Saved data entries
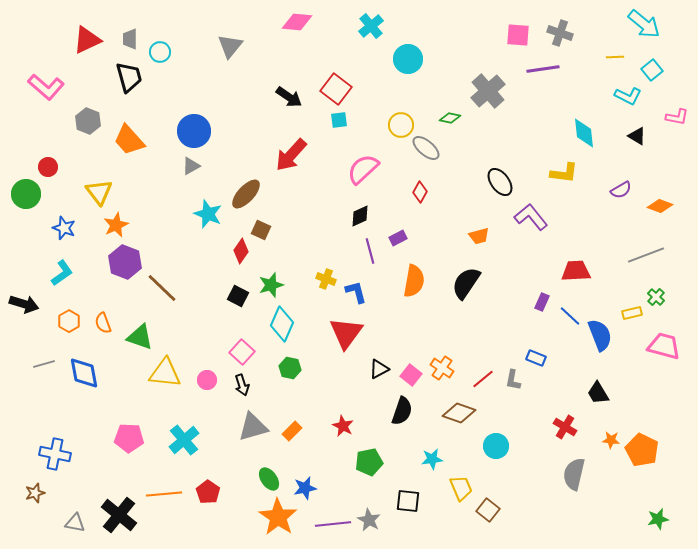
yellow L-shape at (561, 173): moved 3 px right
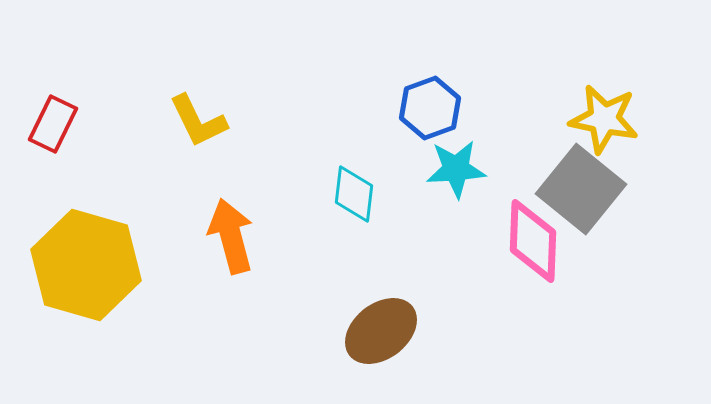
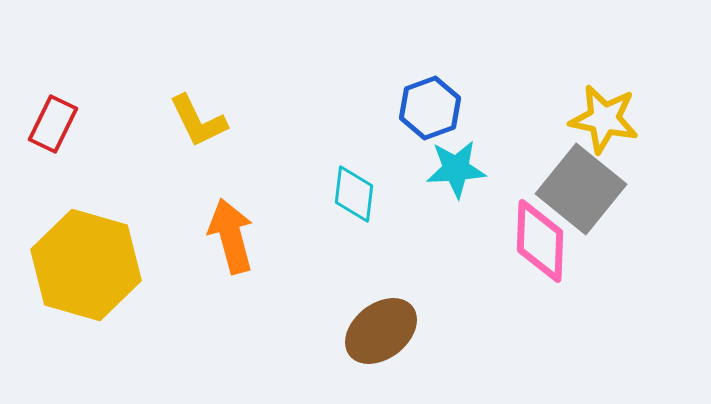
pink diamond: moved 7 px right
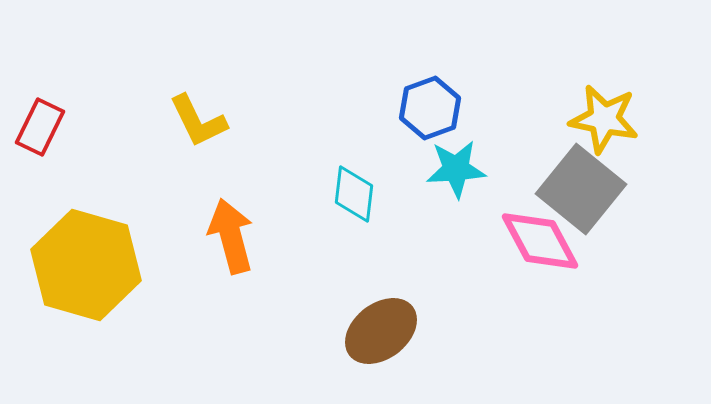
red rectangle: moved 13 px left, 3 px down
pink diamond: rotated 30 degrees counterclockwise
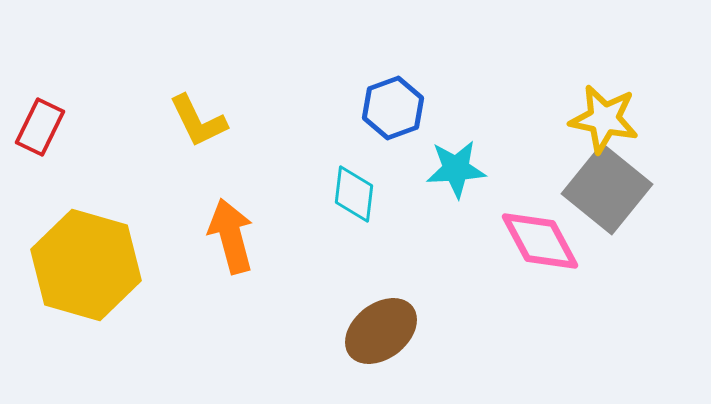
blue hexagon: moved 37 px left
gray square: moved 26 px right
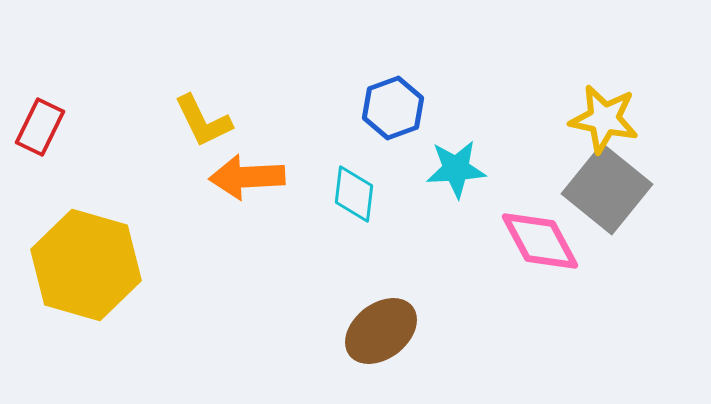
yellow L-shape: moved 5 px right
orange arrow: moved 16 px right, 59 px up; rotated 78 degrees counterclockwise
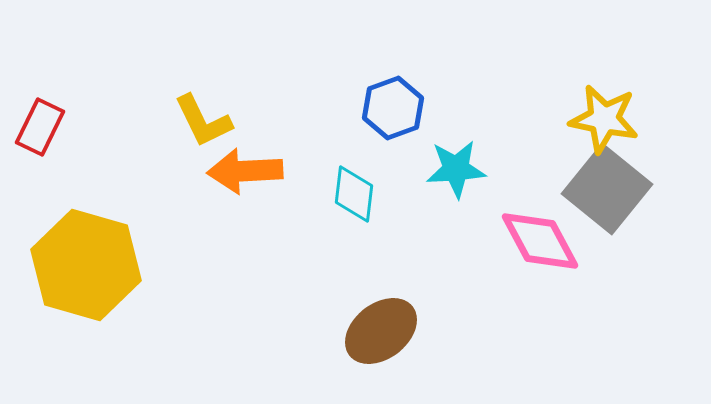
orange arrow: moved 2 px left, 6 px up
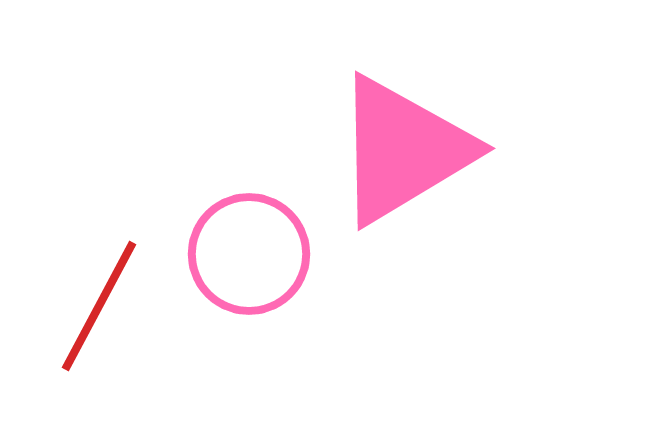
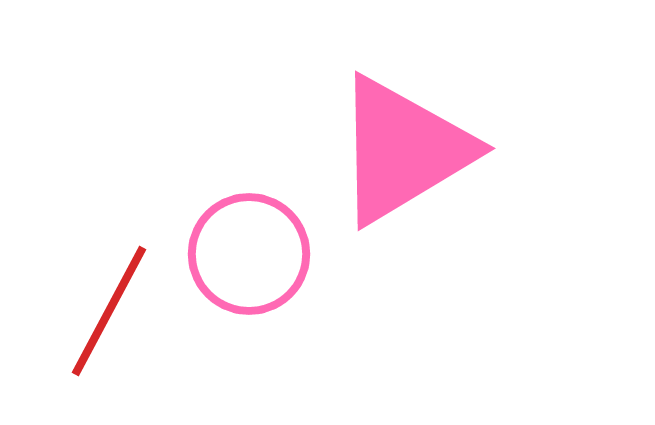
red line: moved 10 px right, 5 px down
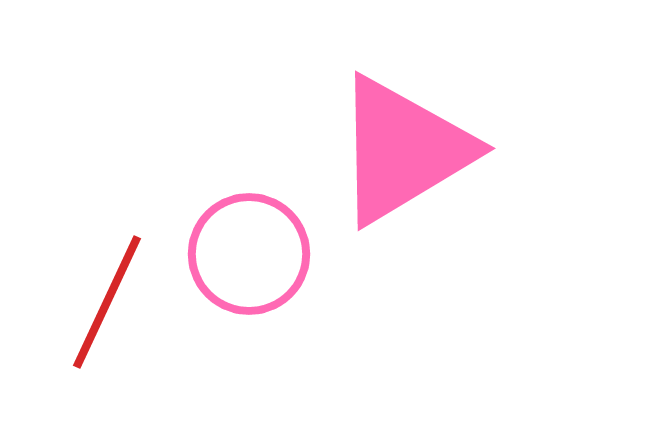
red line: moved 2 px left, 9 px up; rotated 3 degrees counterclockwise
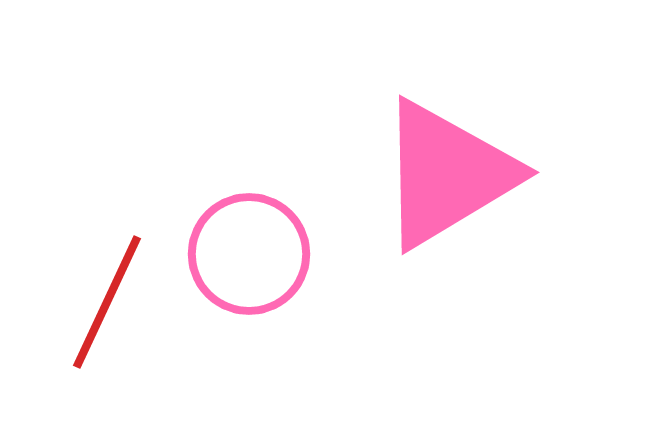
pink triangle: moved 44 px right, 24 px down
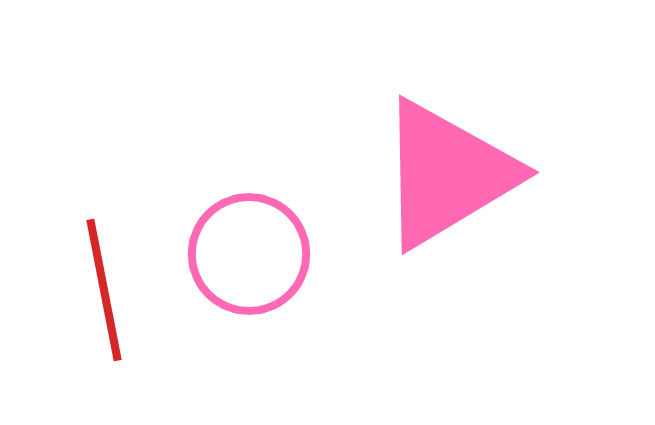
red line: moved 3 px left, 12 px up; rotated 36 degrees counterclockwise
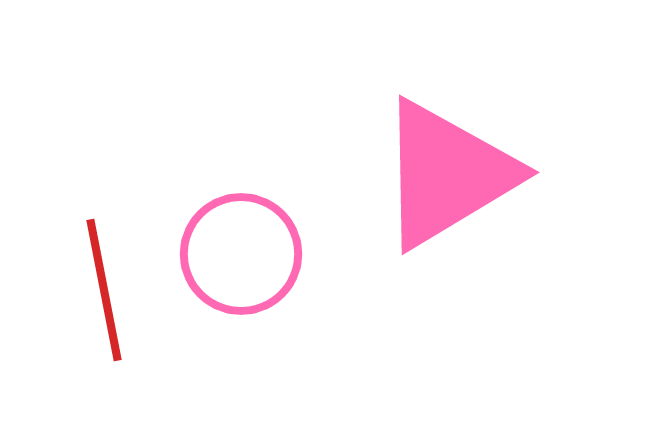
pink circle: moved 8 px left
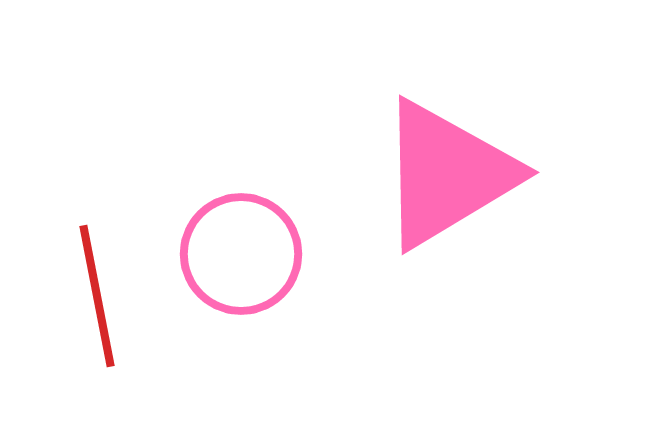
red line: moved 7 px left, 6 px down
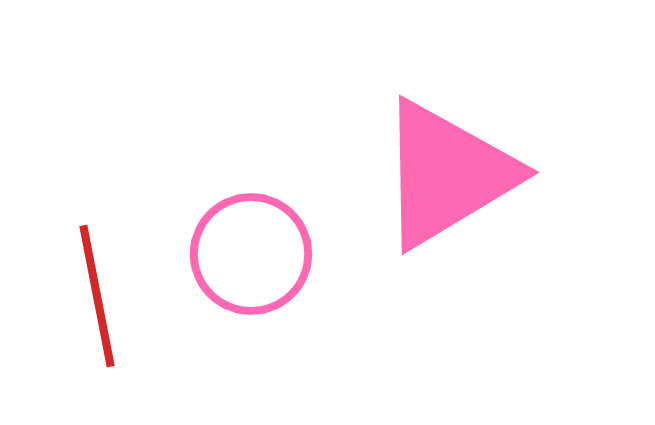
pink circle: moved 10 px right
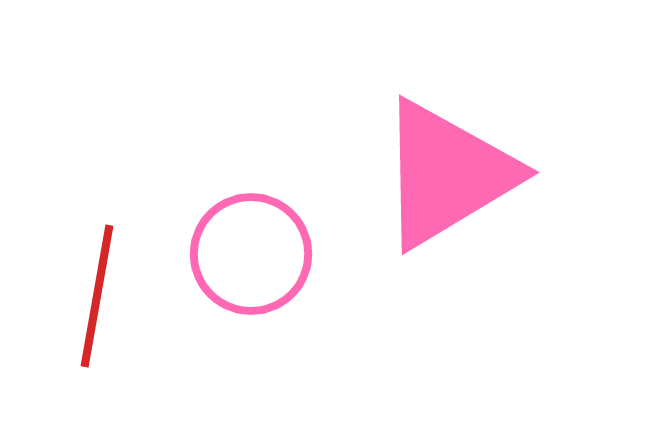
red line: rotated 21 degrees clockwise
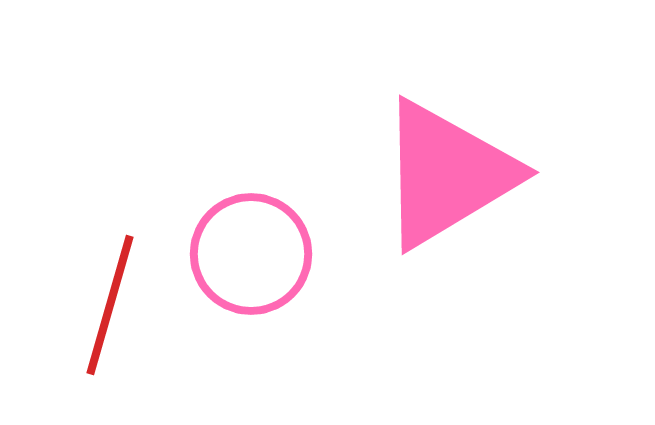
red line: moved 13 px right, 9 px down; rotated 6 degrees clockwise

Work required:
Please copy out the lines from the start of the entries through the line containing "pink triangle: moved 44 px right, 24 px down", including that line. Leave the pictures out of your answer.

Exercise response:
yellow L-shape at (561, 173): moved 3 px right
pink diamond: moved 7 px right
red rectangle: moved 13 px left, 3 px down
pink diamond: rotated 30 degrees counterclockwise
blue hexagon: moved 37 px left
gray square: moved 26 px right
yellow L-shape: moved 5 px right
orange arrow: moved 16 px right, 59 px up; rotated 78 degrees counterclockwise
orange arrow: moved 2 px left, 6 px up
red line: moved 10 px right, 5 px down
red line: moved 2 px left, 9 px up; rotated 3 degrees counterclockwise
pink triangle: moved 44 px right, 24 px down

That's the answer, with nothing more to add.